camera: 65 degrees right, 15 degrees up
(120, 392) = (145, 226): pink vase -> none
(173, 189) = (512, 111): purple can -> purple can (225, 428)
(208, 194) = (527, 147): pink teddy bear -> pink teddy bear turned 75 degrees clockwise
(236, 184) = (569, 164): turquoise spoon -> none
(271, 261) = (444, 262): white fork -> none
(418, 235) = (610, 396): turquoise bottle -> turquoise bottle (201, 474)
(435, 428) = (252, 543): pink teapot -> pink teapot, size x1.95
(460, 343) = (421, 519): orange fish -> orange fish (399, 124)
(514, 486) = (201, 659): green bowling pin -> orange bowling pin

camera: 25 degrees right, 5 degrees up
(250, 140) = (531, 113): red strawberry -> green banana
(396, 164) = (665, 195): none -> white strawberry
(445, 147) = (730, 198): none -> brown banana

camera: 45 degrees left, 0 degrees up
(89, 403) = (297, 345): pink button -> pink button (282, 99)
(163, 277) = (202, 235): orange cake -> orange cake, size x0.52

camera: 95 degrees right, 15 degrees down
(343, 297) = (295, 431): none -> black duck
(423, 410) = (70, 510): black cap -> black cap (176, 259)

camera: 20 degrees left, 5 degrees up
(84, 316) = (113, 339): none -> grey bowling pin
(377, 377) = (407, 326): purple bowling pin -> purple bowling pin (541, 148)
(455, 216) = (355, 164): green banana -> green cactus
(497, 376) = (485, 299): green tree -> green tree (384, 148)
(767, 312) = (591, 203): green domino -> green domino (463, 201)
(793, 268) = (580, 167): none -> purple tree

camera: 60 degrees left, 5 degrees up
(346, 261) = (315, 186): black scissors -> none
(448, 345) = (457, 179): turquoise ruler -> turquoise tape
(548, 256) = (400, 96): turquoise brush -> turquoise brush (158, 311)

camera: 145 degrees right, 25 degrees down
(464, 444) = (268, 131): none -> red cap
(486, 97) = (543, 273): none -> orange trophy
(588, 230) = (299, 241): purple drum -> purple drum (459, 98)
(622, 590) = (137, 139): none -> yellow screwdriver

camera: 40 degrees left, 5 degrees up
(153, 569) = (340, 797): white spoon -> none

§ TASK
All of the data should be retyped exactly.

§ RESPONSE BELOW
camera: 65 degrees right, 15 degrees up
(120, 392) = (145, 226): pink vase -> none
(173, 189) = (512, 111): purple can -> purple can (225, 428)
(208, 194) = (527, 147): pink teddy bear -> pink teddy bear turned 75 degrees clockwise
(236, 184) = (569, 164): turquoise spoon -> none
(271, 261) = (444, 262): white fork -> none
(418, 235) = (610, 396): turquoise bottle -> turquoise bottle (201, 474)
(435, 428) = (252, 543): pink teapot -> pink teapot, size x1.95
(460, 343) = (421, 519): orange fish -> orange fish (399, 124)
(514, 486) = (201, 659): green bowling pin -> orange bowling pin

camera: 25 degrees right, 5 degrees up
(250, 140) = (531, 113): red strawberry -> green banana
(396, 164) = (665, 195): none -> white strawberry
(445, 147) = (730, 198): none -> brown banana

camera: 45 degrees left, 0 degrees up
(89, 403) = (297, 345): pink button -> pink button (282, 99)
(163, 277) = (202, 235): orange cake -> orange cake, size x0.52

camera: 95 degrees right, 15 degrees down
(343, 297) = (295, 431): none -> black duck
(423, 410) = (70, 510): black cap -> black cap (176, 259)

camera: 20 degrees left, 5 degrees up
(84, 316) = (113, 339): none -> grey bowling pin
(377, 377) = (407, 326): purple bowling pin -> purple bowling pin (541, 148)
(455, 216) = (355, 164): green banana -> green cactus
(497, 376) = (485, 299): green tree -> green tree (384, 148)
(767, 312) = (591, 203): green domino -> green domino (463, 201)
(793, 268) = (580, 167): none -> purple tree

camera: 60 degrees left, 5 degrees up
(346, 261) = (315, 186): black scissors -> none
(448, 345) = (457, 179): turquoise ruler -> turquoise tape
(548, 256) = (400, 96): turquoise brush -> turquoise brush (158, 311)

camera: 145 degrees right, 25 degrees down
(464, 444) = (268, 131): none -> red cap
(486, 97) = (543, 273): none -> orange trophy
(588, 230) = (299, 241): purple drum -> purple drum (459, 98)
(622, 590) = (137, 139): none -> yellow screwdriver

camera: 40 degrees left, 5 degrees up
(153, 569) = (340, 797): white spoon -> none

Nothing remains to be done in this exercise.